● **Request**:
Rescale the items by writing out every line again, requests included, with each coordinate in the answers multiplied by 0.45 and rounded to a whole number, halves rounded up. Leave the pictures out of the answer.
- - - - - - -
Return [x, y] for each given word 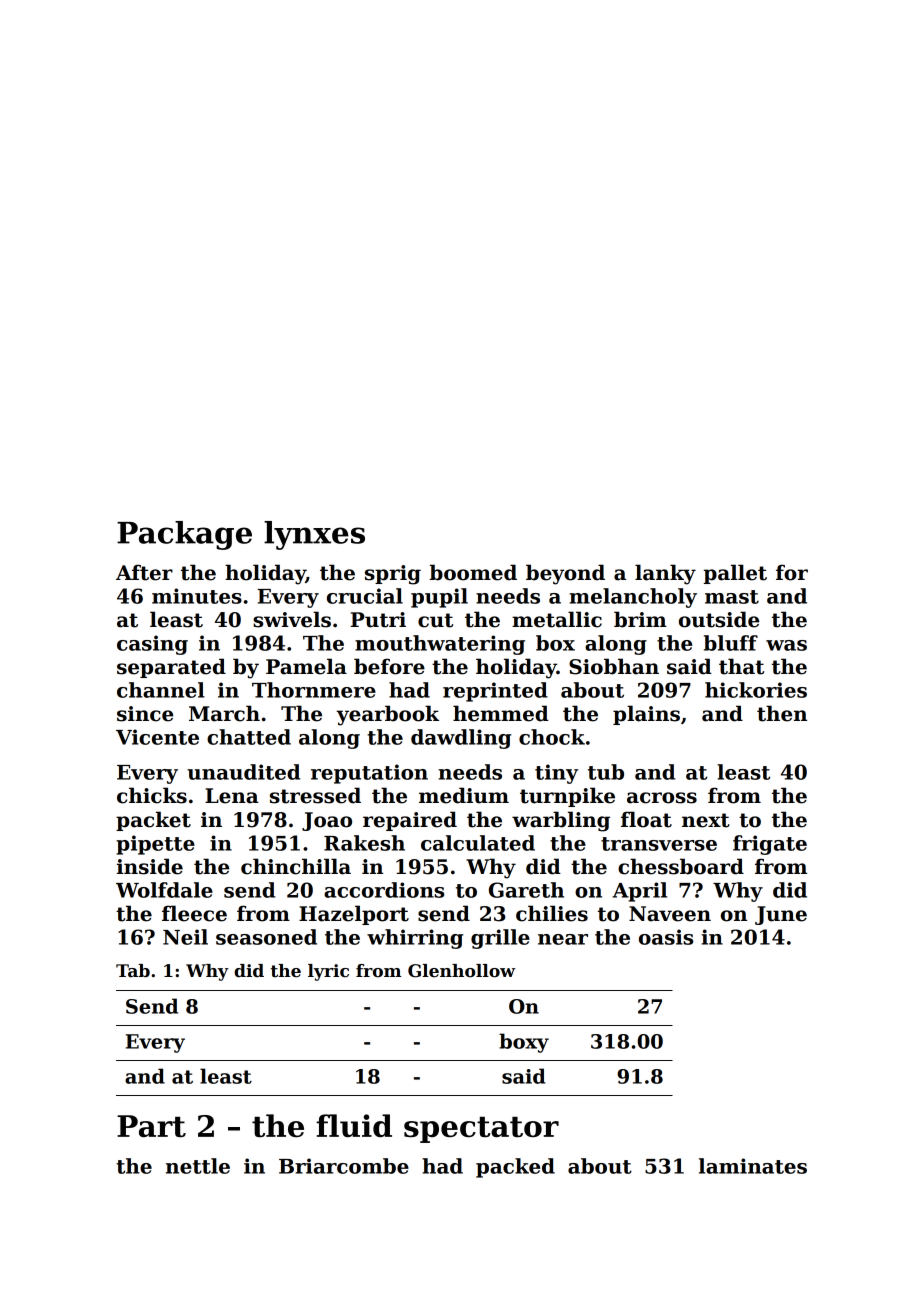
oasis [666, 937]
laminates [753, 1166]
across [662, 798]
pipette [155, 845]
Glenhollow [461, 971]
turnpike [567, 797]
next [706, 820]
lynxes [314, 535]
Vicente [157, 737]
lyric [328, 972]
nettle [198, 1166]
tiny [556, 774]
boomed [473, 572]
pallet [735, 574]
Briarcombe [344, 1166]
- - - - - - -
● **The result**:
Return [x, y] for each given word 
oasis [300, 422]
laminates [339, 525]
across [298, 359]
pipette [70, 380]
Glenhollow [207, 437]
turnpike [255, 359]
next [318, 369]
lynxes [141, 241]
Vicente [71, 332]
lyric [148, 437]
nettle [89, 525]
tiny [250, 348]
boomed [213, 257]
pallet [331, 258]
Briarcombe [155, 525]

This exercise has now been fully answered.